**Dataset section**
=== Section Start ===

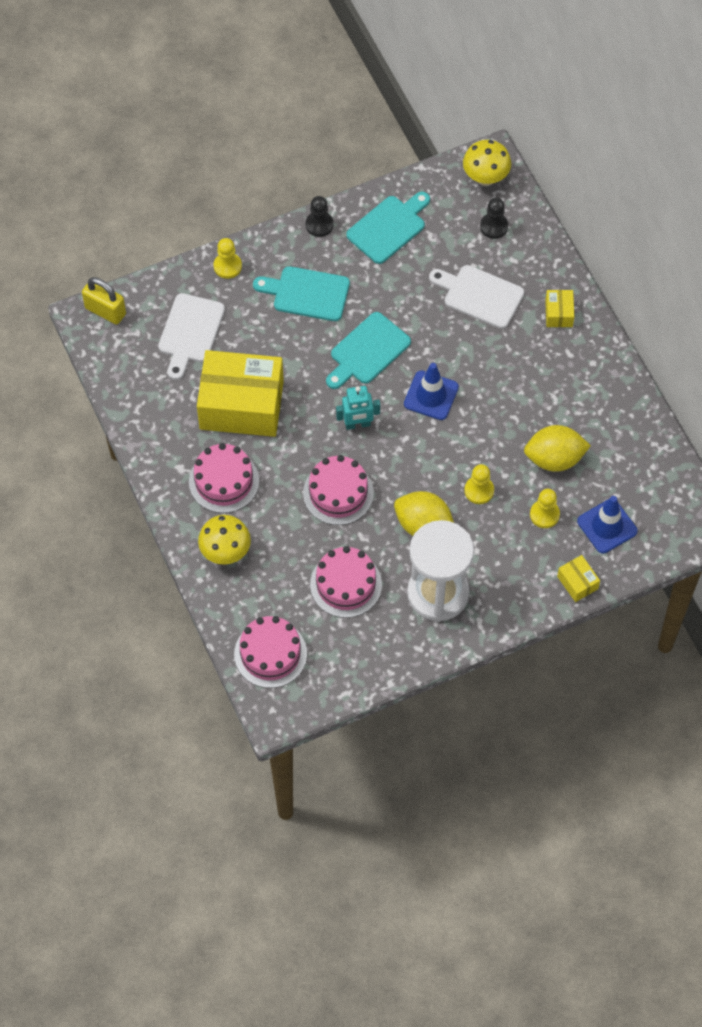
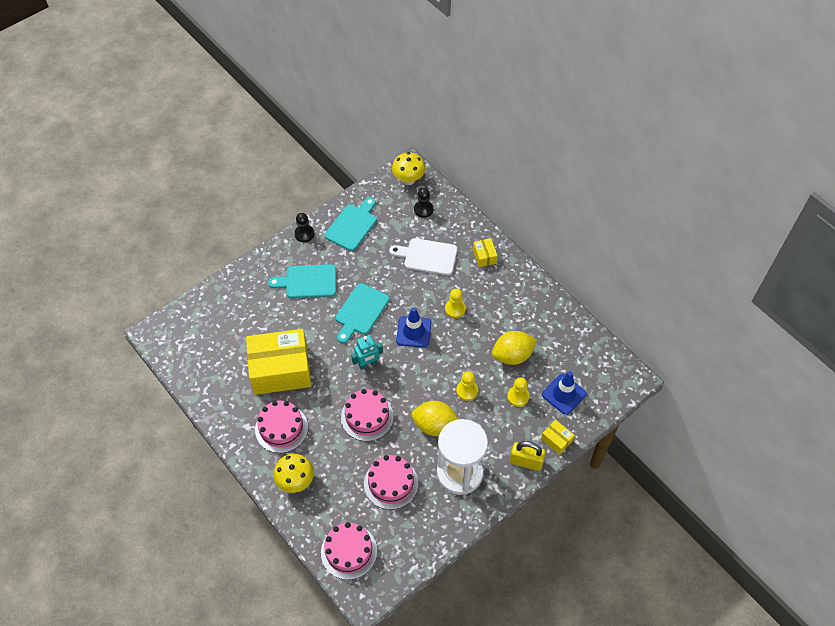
camera: 15 degrees left, 5 degrees down
yellow padlock [82,277,126,325] -> yellow padlock moved to [510,441,546,471]
white cutting board [158,293,225,380] -> none
yellow pawn [214,238,242,279] -> yellow pawn moved to [445,289,466,318]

=== Section End ===

**The task**
Give all the lines above again, character for character, without pictures.

**Output below**
camera: 15 degrees left, 5 degrees down
yellow padlock [82,277,126,325] -> yellow padlock moved to [510,441,546,471]
white cutting board [158,293,225,380] -> none
yellow pawn [214,238,242,279] -> yellow pawn moved to [445,289,466,318]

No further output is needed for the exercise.